TO DO: When you restate the entries that follow, keep every word exactly and drop the pictures.

SUPPLIED RECORDS:
====================

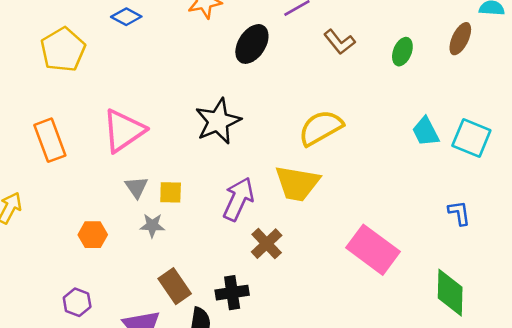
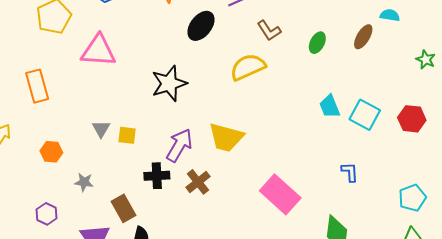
yellow semicircle: (321, 128) -> (248, 67), moved
pink triangle: (124, 131) -> (98, 51), moved, turned 33
gray star: (152, 225) -> (84, 182), moved
orange hexagon: (93, 235) -> (51, 152), moved
black cross: (232, 293) -> (157, 176), moved

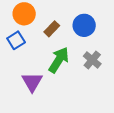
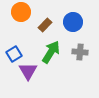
blue square: (16, 40) -> (14, 54), moved
gray cross: (92, 60) -> (80, 52), turned -35

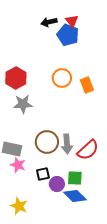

====================

RESULT OF THIS EXERCISE:
yellow semicircle: (321, 128) -> (248, 67), moved
pink triangle: (124, 131) -> (98, 51), moved, turned 33
gray star: (152, 225) -> (84, 182), moved
orange hexagon: (93, 235) -> (51, 152), moved
black cross: (232, 293) -> (157, 176), moved

blue square: (16, 40) -> (14, 54), moved
gray cross: (92, 60) -> (80, 52), turned -35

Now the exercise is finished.